• **WORK INSTRUCTIONS**
Scan the data. Collect each line that contains the word "moved".

• **Dataset entries**
-- -- --

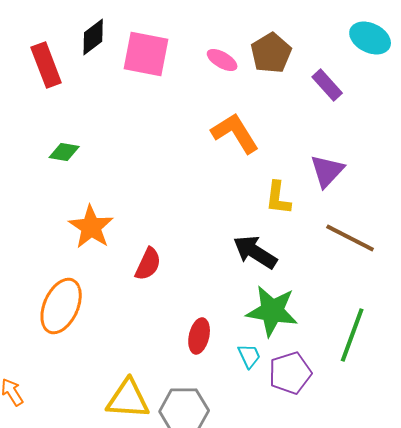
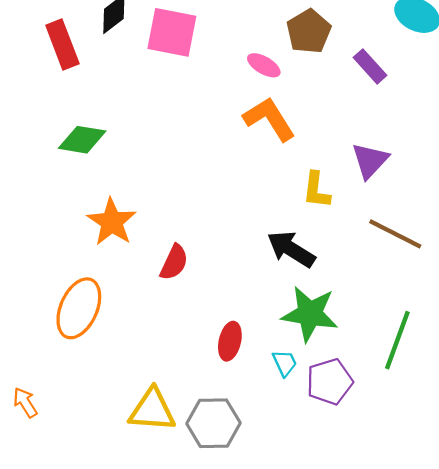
pink ellipse: (222, 60) -> (264, 65), moved
green diamond: (64, 152) -> (82, 140), size x1.4

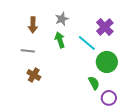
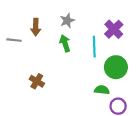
cyan line: (87, 43) -> (94, 47), turned 48
gray line: (28, 51) -> (14, 40), moved
green semicircle: (94, 83) -> (102, 90), turned -56

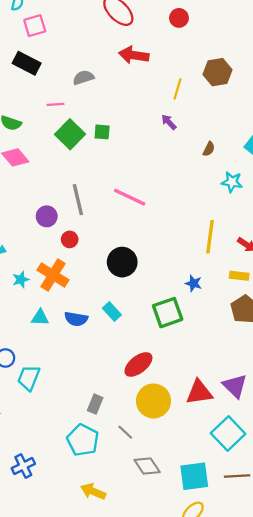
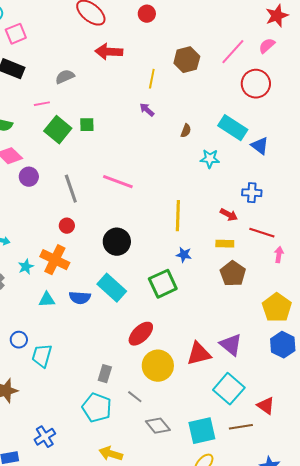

-- -- --

• **ANSWER FOR THIS EXERCISE**
pink ellipse: (222, 60) -> (264, 65), moved
gray line: (28, 51) -> (14, 40), moved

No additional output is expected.